### [Work to be completed]
Please take the records that follow and repeat exactly the lines starting with the line with "turquoise car: 3 -> 2" and going on through the line with "brown heart: 7 -> 8".

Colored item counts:

[Start of section]

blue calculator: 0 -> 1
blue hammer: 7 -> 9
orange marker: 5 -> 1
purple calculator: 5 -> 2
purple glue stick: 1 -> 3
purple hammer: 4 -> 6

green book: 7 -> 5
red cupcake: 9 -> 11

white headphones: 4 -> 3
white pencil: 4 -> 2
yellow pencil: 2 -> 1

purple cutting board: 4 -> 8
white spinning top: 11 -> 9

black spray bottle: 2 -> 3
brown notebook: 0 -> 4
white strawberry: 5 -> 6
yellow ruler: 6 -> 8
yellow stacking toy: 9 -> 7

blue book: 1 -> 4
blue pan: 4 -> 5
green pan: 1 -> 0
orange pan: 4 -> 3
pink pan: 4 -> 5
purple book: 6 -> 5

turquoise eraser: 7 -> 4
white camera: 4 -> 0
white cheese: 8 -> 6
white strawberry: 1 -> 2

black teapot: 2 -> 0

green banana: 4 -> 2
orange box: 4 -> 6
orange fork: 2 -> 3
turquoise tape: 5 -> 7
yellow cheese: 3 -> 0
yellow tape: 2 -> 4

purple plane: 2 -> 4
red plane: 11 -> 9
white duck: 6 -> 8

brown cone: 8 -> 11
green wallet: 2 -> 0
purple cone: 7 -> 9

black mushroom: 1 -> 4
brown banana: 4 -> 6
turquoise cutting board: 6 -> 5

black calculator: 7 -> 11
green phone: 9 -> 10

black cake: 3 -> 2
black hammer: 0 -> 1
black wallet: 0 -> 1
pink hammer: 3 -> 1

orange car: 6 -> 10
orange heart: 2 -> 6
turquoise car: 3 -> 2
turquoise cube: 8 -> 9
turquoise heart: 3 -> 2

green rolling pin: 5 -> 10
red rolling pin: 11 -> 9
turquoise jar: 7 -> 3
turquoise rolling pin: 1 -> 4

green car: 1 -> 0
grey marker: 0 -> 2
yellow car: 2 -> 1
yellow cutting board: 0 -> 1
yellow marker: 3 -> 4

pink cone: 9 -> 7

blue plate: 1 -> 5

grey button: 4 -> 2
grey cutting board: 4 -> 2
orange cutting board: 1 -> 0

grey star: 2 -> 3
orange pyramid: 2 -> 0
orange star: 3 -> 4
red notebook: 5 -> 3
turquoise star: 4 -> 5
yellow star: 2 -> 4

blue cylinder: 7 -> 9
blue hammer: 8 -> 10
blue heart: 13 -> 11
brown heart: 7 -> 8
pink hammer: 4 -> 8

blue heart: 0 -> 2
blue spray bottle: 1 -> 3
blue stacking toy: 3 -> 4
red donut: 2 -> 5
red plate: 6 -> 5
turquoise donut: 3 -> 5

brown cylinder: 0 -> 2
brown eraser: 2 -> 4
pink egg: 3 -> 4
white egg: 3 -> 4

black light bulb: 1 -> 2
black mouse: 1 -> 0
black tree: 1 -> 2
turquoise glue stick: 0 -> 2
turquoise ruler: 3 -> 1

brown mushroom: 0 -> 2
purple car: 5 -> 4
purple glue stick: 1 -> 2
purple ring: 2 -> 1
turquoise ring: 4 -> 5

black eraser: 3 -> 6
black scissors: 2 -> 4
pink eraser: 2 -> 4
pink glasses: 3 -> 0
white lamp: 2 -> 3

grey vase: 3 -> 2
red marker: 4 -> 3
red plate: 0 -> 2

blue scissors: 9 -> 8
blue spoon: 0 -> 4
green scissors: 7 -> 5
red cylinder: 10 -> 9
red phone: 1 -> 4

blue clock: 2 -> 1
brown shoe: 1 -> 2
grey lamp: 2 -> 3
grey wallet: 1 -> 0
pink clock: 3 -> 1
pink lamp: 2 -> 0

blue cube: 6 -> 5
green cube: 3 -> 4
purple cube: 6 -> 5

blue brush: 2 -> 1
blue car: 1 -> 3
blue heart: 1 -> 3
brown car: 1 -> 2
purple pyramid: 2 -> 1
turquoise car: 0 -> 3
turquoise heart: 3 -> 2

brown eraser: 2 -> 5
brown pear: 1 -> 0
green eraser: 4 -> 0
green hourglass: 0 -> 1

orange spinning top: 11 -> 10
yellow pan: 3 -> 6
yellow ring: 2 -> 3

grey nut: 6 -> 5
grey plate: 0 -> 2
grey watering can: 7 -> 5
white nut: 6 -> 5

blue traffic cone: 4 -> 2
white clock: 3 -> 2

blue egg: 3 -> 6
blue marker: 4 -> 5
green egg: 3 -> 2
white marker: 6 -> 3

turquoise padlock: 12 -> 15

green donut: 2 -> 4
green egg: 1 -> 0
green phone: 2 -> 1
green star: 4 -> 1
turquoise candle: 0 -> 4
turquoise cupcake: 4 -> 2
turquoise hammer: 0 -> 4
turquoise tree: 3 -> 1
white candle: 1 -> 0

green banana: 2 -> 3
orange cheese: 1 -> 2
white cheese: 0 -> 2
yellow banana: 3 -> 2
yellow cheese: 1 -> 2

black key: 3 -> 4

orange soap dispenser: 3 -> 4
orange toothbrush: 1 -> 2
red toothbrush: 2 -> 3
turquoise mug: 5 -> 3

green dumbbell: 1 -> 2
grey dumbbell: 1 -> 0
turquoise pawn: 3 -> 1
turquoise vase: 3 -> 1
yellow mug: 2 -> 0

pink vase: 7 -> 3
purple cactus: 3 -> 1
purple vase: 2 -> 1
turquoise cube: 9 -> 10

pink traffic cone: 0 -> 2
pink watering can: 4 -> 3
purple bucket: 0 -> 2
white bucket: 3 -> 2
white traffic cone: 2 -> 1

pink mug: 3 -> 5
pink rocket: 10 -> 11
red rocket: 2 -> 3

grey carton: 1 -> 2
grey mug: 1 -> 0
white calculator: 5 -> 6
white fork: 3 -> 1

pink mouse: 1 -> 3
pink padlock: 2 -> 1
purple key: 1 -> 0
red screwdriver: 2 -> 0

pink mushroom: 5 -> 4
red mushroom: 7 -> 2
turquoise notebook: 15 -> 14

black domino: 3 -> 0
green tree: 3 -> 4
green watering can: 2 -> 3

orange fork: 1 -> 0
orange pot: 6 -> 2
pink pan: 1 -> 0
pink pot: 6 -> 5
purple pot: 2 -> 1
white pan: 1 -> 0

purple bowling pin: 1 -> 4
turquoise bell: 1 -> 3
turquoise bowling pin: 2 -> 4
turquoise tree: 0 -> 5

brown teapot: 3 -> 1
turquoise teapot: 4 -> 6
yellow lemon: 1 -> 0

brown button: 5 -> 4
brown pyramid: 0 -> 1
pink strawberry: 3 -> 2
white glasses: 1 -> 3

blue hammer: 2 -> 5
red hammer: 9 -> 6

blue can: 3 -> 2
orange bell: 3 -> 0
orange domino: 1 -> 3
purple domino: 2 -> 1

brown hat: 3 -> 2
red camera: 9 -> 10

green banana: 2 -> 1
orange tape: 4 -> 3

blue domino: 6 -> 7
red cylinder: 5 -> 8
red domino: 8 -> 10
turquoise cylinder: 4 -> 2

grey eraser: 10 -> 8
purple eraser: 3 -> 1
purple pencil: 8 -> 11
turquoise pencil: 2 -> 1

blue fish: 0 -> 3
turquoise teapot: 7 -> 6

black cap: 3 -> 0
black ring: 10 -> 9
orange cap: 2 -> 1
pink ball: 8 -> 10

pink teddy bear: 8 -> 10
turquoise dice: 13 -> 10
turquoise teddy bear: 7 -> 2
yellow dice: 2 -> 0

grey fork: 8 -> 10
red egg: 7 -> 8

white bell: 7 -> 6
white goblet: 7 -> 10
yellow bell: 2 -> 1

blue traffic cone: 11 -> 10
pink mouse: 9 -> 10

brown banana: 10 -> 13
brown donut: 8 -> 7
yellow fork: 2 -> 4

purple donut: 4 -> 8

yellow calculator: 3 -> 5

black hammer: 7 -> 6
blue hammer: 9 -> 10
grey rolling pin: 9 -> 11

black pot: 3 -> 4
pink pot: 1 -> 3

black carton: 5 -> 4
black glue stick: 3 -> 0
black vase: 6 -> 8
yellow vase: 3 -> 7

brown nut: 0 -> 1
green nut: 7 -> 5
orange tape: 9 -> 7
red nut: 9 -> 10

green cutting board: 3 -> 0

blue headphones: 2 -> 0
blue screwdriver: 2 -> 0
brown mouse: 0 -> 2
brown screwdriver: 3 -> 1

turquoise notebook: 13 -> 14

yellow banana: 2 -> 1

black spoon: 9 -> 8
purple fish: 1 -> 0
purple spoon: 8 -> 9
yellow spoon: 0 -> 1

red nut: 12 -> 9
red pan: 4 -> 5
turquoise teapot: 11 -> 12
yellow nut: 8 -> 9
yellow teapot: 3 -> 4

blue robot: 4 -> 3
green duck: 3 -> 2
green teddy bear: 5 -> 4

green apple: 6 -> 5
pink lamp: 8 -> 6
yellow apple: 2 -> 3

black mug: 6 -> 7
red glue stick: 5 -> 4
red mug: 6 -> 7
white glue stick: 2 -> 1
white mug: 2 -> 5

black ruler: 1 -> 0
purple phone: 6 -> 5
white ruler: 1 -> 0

[End of section]

### [Solution to the problem]
turquoise car: 3 -> 2
turquoise cube: 8 -> 9
turquoise heart: 3 -> 2

green rolling pin: 5 -> 10
red rolling pin: 11 -> 9
turquoise jar: 7 -> 3
turquoise rolling pin: 1 -> 4

green car: 1 -> 0
grey marker: 0 -> 2
yellow car: 2 -> 1
yellow cutting board: 0 -> 1
yellow marker: 3 -> 4

pink cone: 9 -> 7

blue plate: 1 -> 5

grey button: 4 -> 2
grey cutting board: 4 -> 2
orange cutting board: 1 -> 0

grey star: 2 -> 3
orange pyramid: 2 -> 0
orange star: 3 -> 4
red notebook: 5 -> 3
turquoise star: 4 -> 5
yellow star: 2 -> 4

blue cylinder: 7 -> 9
blue hammer: 8 -> 10
blue heart: 13 -> 11
brown heart: 7 -> 8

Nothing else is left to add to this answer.